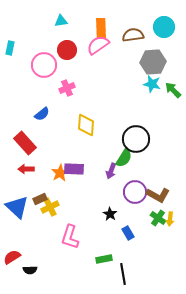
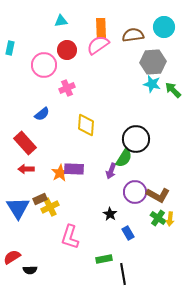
blue triangle: moved 1 px right, 1 px down; rotated 15 degrees clockwise
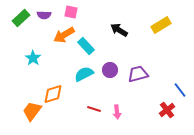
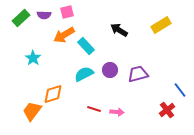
pink square: moved 4 px left; rotated 24 degrees counterclockwise
pink arrow: rotated 80 degrees counterclockwise
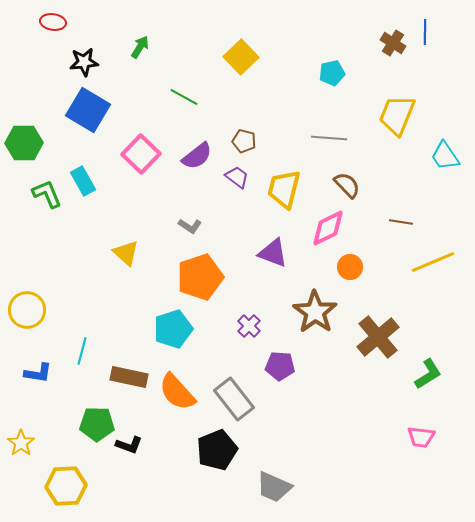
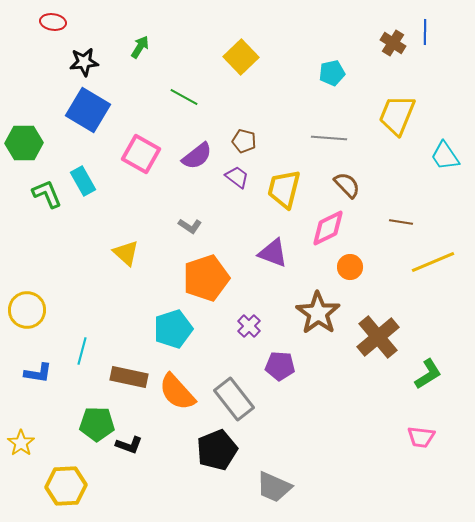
pink square at (141, 154): rotated 15 degrees counterclockwise
orange pentagon at (200, 277): moved 6 px right, 1 px down
brown star at (315, 312): moved 3 px right, 1 px down
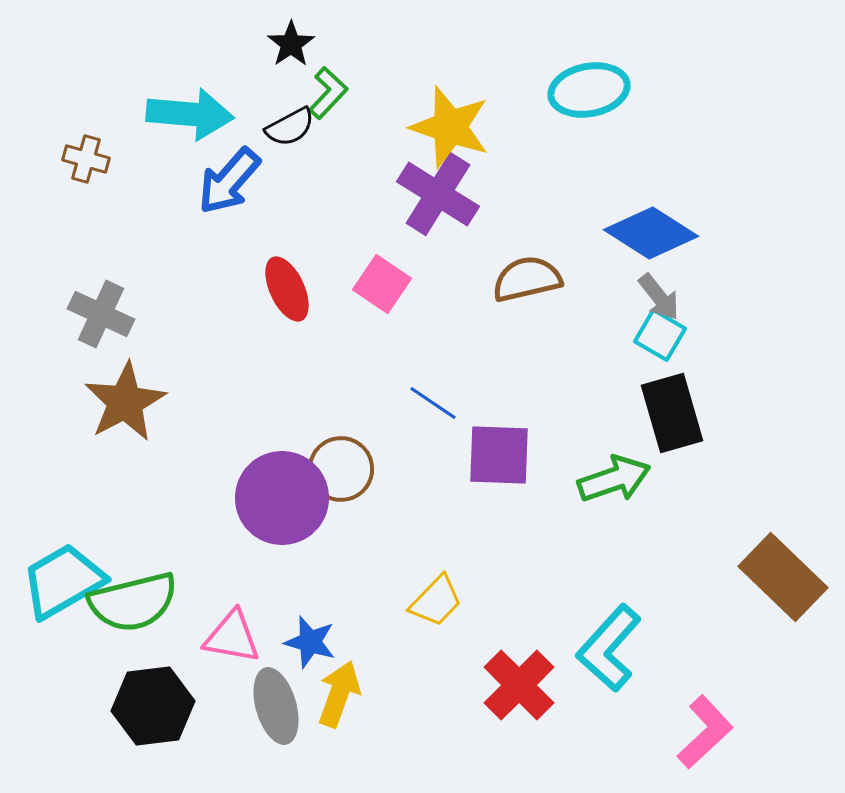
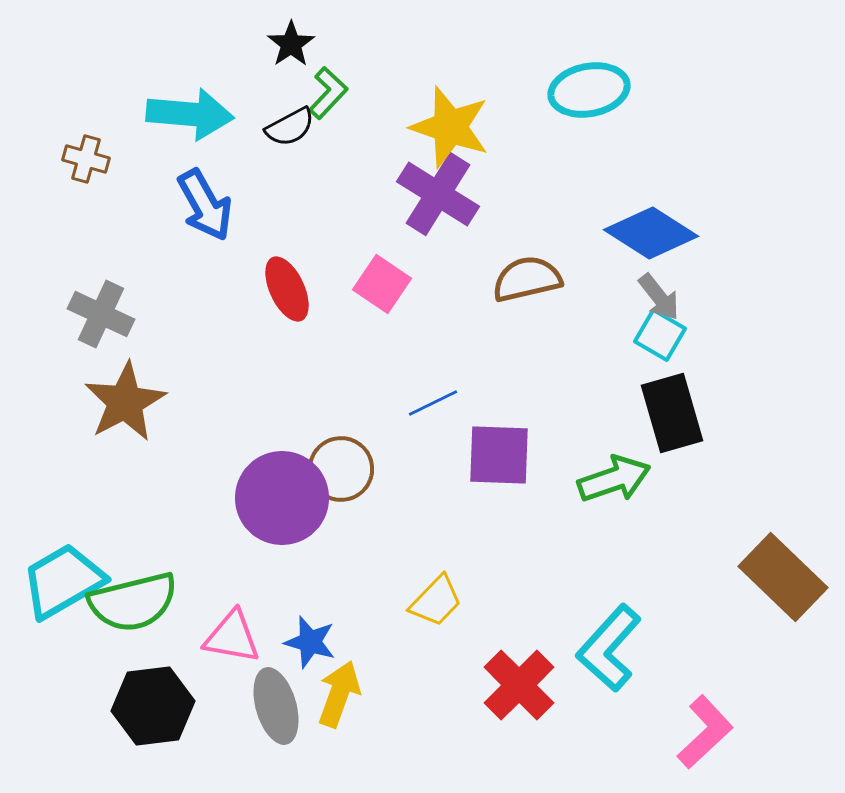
blue arrow: moved 24 px left, 24 px down; rotated 70 degrees counterclockwise
blue line: rotated 60 degrees counterclockwise
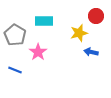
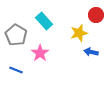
red circle: moved 1 px up
cyan rectangle: rotated 48 degrees clockwise
gray pentagon: moved 1 px right
pink star: moved 2 px right, 1 px down
blue line: moved 1 px right
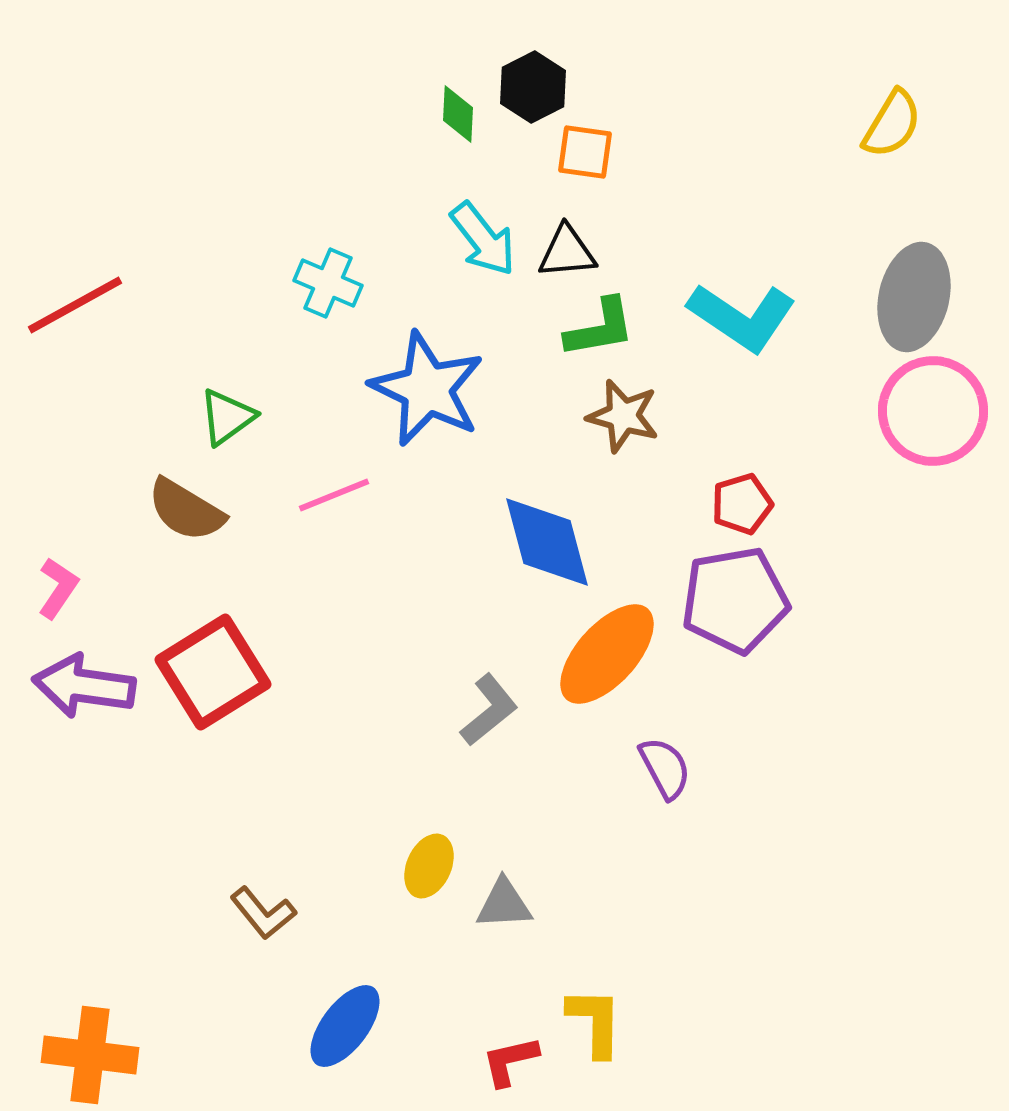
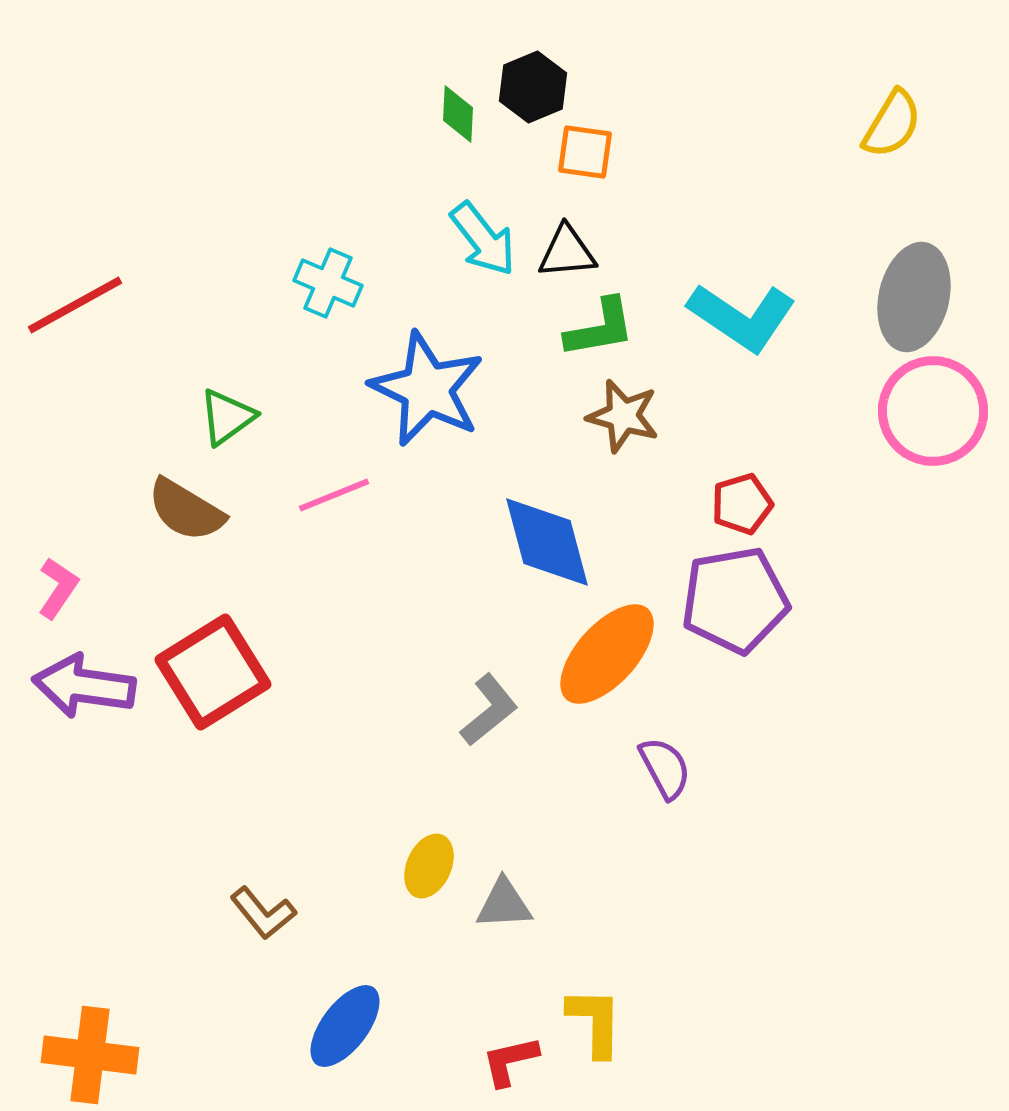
black hexagon: rotated 4 degrees clockwise
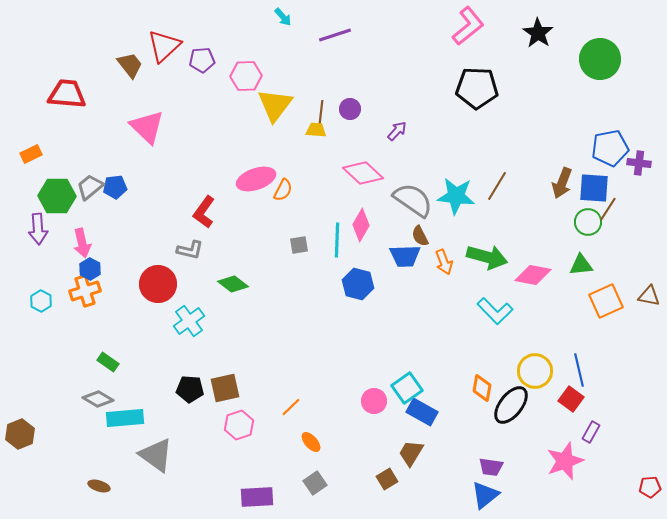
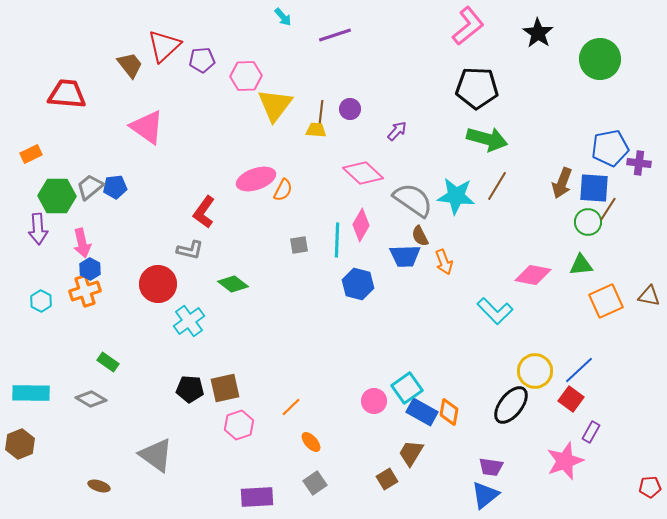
pink triangle at (147, 127): rotated 9 degrees counterclockwise
green arrow at (487, 257): moved 118 px up
blue line at (579, 370): rotated 60 degrees clockwise
orange diamond at (482, 388): moved 33 px left, 24 px down
gray diamond at (98, 399): moved 7 px left
cyan rectangle at (125, 418): moved 94 px left, 25 px up; rotated 6 degrees clockwise
brown hexagon at (20, 434): moved 10 px down
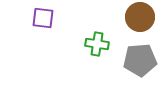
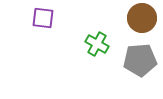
brown circle: moved 2 px right, 1 px down
green cross: rotated 20 degrees clockwise
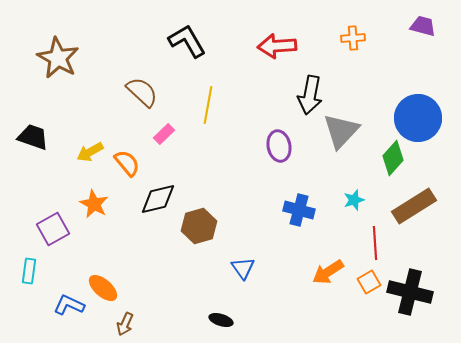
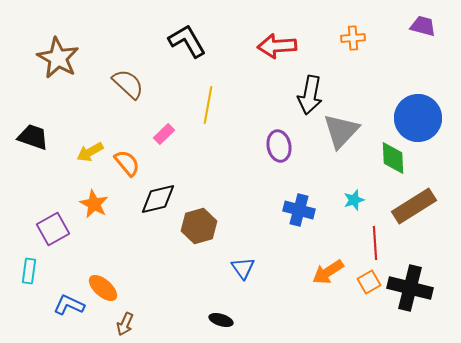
brown semicircle: moved 14 px left, 8 px up
green diamond: rotated 44 degrees counterclockwise
black cross: moved 4 px up
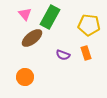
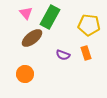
pink triangle: moved 1 px right, 1 px up
orange circle: moved 3 px up
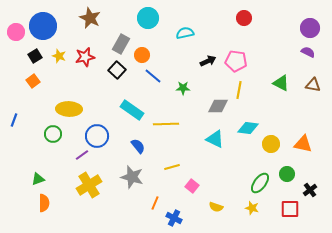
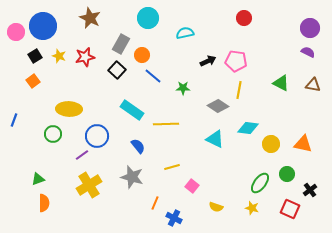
gray diamond at (218, 106): rotated 35 degrees clockwise
red square at (290, 209): rotated 24 degrees clockwise
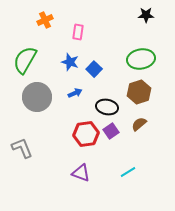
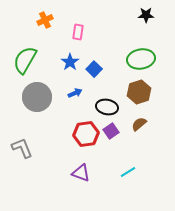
blue star: rotated 18 degrees clockwise
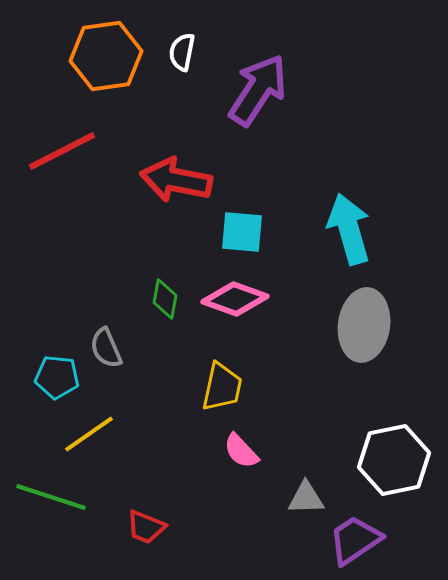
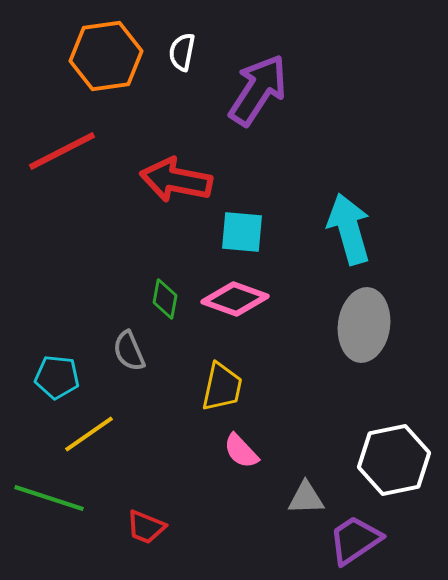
gray semicircle: moved 23 px right, 3 px down
green line: moved 2 px left, 1 px down
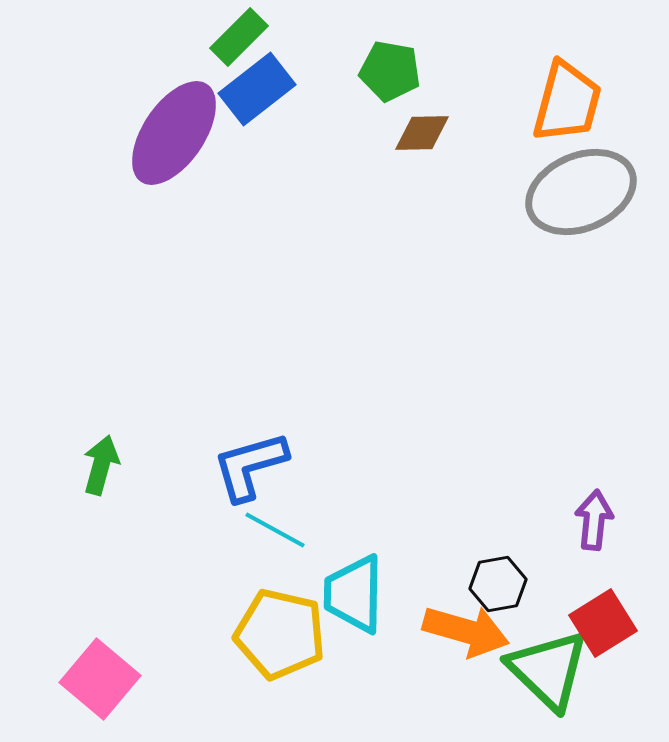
********************
● **Your assignment**:
Each line from the first line of the data above through the one containing "blue arrow: moved" must be set down exactly; the pictures must not be.

● **Response area**:
blue triangle: moved 1 px right, 1 px down; rotated 15 degrees clockwise
pink square: moved 4 px left; rotated 24 degrees counterclockwise
pink arrow: rotated 80 degrees counterclockwise
pink square at (141, 154): rotated 15 degrees counterclockwise
orange pentagon at (200, 277): moved 6 px right, 1 px down
brown star at (315, 312): moved 3 px right, 1 px down
blue arrow: moved 24 px left, 24 px down; rotated 70 degrees counterclockwise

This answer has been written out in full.